* ABOUT THIS EXERCISE *
From the records below, copy out exactly the lines from the one containing "(306, 346) = (551, 120): red" to the one containing "(179, 248) = (216, 161): grey", both included. Add nothing else.

**** EXCERPTED DATA ****

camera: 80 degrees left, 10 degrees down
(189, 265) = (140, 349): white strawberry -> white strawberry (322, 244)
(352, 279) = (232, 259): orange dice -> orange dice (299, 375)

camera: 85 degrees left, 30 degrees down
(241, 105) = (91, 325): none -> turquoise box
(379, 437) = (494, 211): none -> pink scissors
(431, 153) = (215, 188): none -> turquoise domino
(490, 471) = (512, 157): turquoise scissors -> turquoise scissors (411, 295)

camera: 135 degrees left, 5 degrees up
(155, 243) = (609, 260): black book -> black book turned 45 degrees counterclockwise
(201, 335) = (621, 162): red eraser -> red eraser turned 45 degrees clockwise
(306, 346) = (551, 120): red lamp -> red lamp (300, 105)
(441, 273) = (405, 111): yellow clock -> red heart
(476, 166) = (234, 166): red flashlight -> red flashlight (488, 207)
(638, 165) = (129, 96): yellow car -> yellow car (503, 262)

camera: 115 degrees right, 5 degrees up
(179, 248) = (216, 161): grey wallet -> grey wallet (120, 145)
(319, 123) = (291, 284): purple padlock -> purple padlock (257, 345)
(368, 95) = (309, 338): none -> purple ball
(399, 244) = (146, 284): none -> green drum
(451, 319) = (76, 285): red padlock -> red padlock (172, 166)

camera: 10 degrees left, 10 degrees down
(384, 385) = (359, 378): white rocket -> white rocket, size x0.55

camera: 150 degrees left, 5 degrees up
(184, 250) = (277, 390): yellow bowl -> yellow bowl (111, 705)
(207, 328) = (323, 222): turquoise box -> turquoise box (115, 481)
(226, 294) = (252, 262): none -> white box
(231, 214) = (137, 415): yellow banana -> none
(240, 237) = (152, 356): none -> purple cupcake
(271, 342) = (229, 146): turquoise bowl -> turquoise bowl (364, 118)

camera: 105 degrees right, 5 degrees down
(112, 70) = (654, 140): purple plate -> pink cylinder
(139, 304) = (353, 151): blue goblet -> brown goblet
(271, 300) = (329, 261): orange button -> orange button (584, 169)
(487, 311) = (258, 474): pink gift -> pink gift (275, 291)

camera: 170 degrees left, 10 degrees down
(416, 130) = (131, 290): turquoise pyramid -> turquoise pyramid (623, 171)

****

* SOLUTION TO THE EXERCISE *
(306, 346) = (551, 120): red lamp -> red lamp (300, 105)
(441, 273) = (405, 111): yellow clock -> red heart
(476, 166) = (234, 166): red flashlight -> red flashlight (488, 207)
(638, 165) = (129, 96): yellow car -> yellow car (503, 262)

camera: 115 degrees right, 5 degrees up
(179, 248) = (216, 161): grey wallet -> grey wallet (120, 145)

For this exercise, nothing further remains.